> Activity
Start to finish, retype the entries exactly while omitting the pictures.

--*--

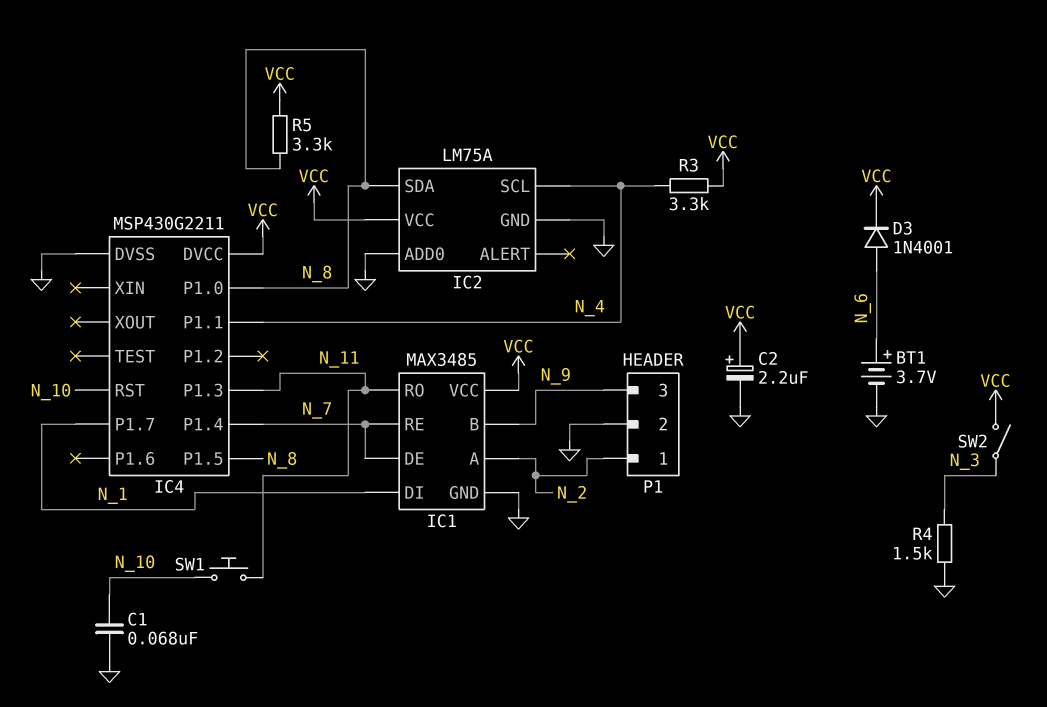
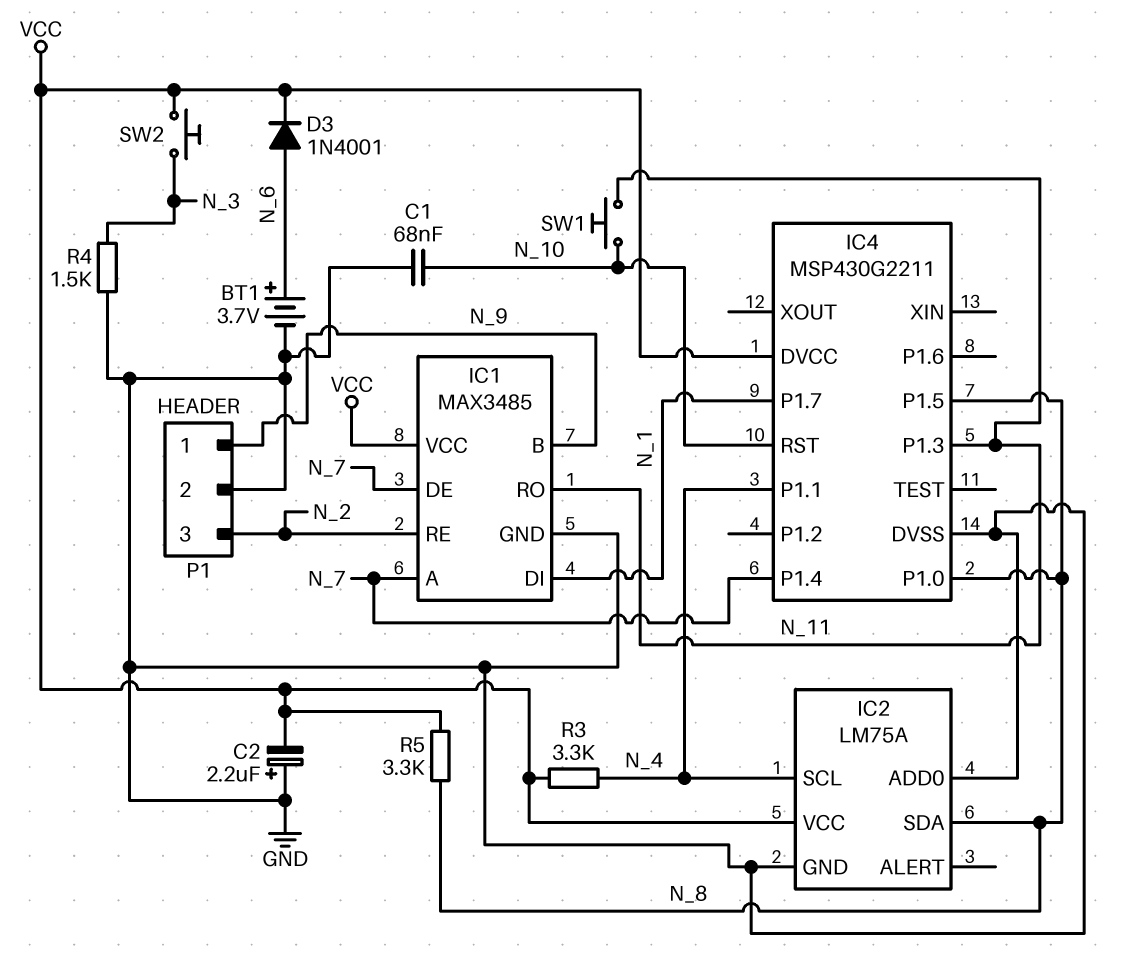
C2: 2.2uF (plus VCC, minus GND) -> 2.2uF (plus GND, minus VCC)
IC1 pin A: N_2 -> N_7
IC1 pin RE: N_7 -> N_2
P1 pin 1: N_2 -> N_9
P1 pin 3: N_9 -> N_2
SW2: switch (N_3, VCC) -> button (N_3, VCC)

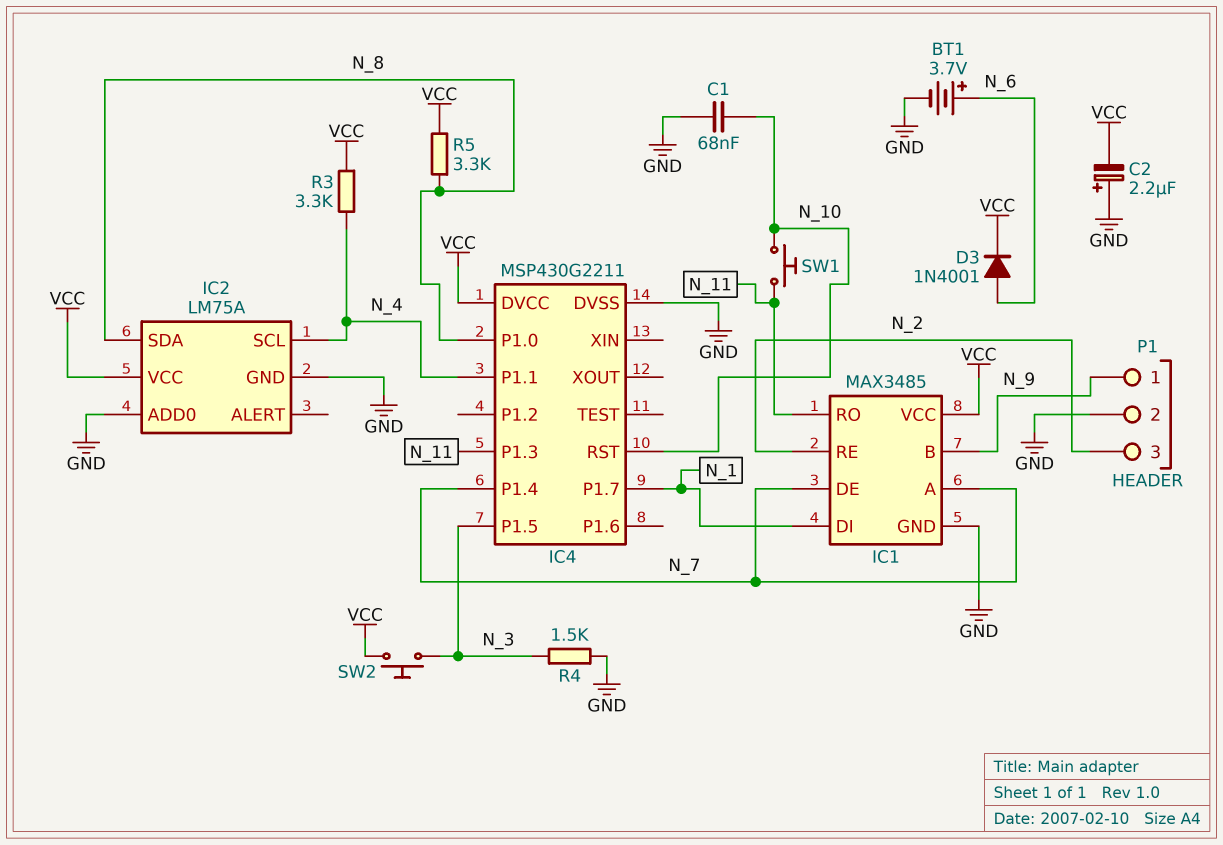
IC4 pin P1.5: N_8 -> N_3

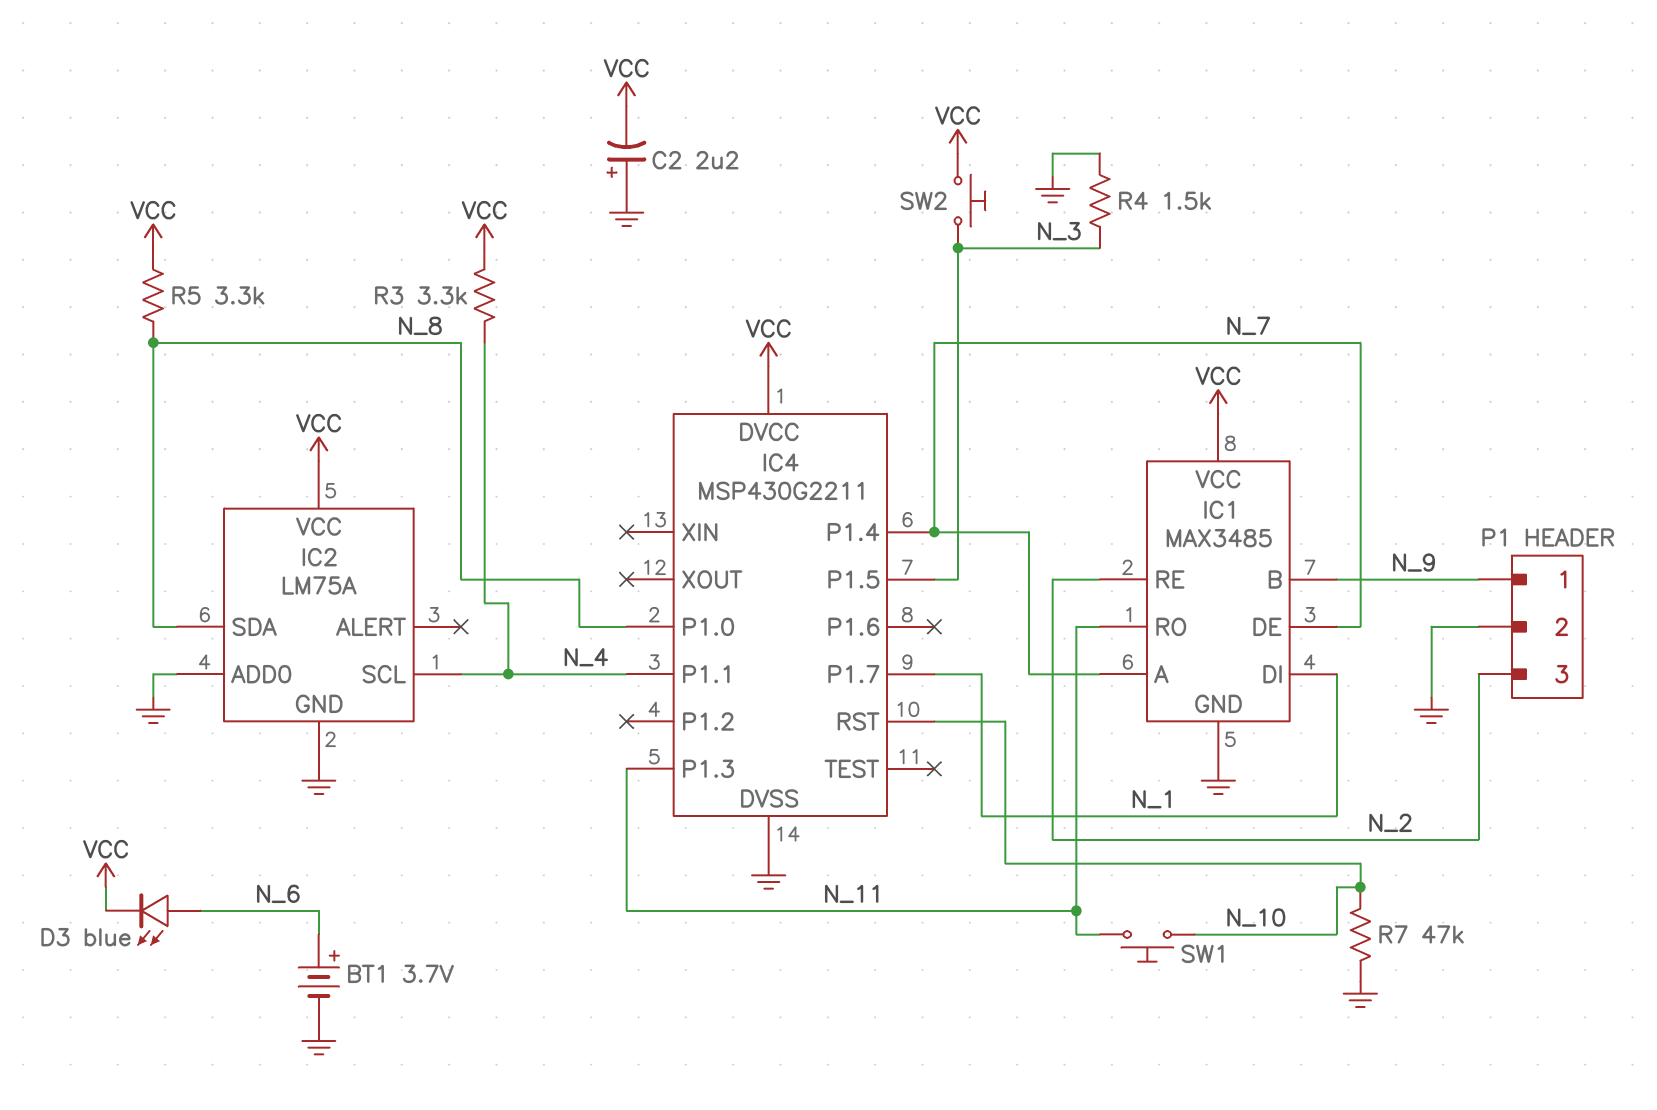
C1: 68nF (GND, N_10) -> none
D3: diode 1N4001 (A N_6, K VCC) -> LED blue (A N_6, K VCC)
R7: none -> 47k (GND, N_10)

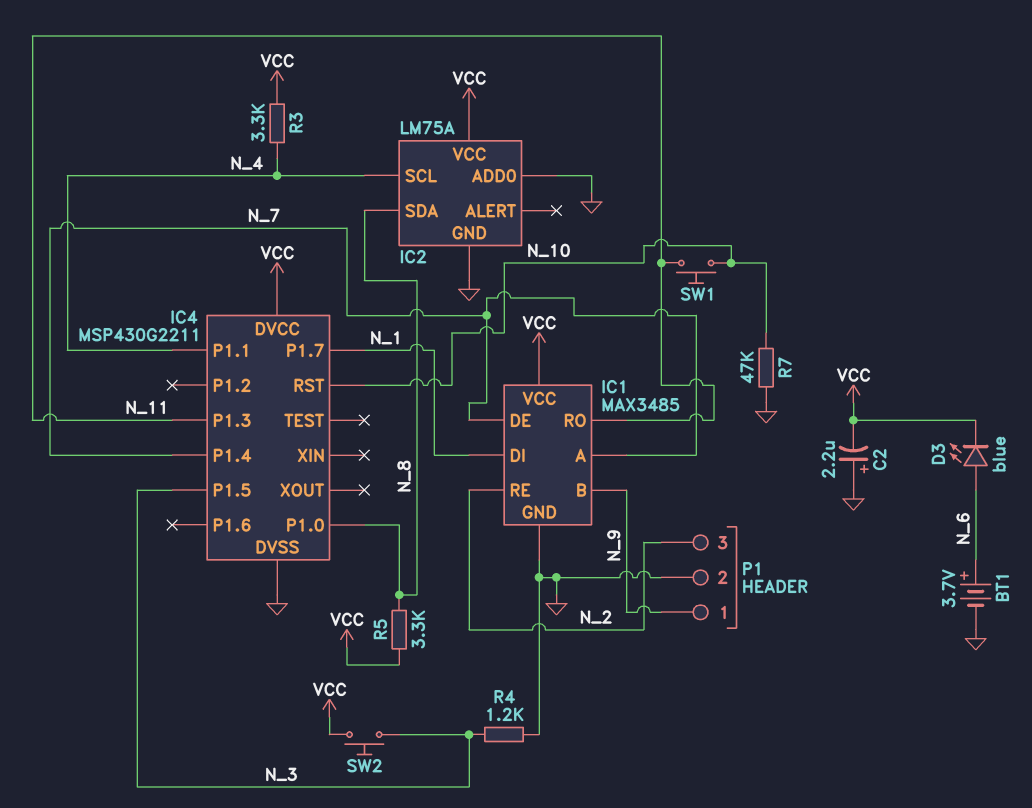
R4: 1.5k (GND, N_3) -> 1.2k (GND, N_3)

--*--

> Result of the exercise
C2: 2.2uF (plus VCC, minus GND) -> 2.2uF (plus GND, minus VCC)
IC1 pin A: N_2 -> N_7
IC1 pin RE: N_7 -> N_2
P1 pin 1: N_2 -> N_9
P1 pin 3: N_9 -> N_2
SW2: switch (N_3, VCC) -> button (N_3, VCC)

IC4 pin P1.5: N_8 -> N_3

C1: 68nF (GND, N_10) -> none
D3: diode 1N4001 (A N_6, K VCC) -> LED blue (A N_6, K VCC)
R7: none -> 47k (GND, N_10)

R4: 1.5k (GND, N_3) -> 1.2k (GND, N_3)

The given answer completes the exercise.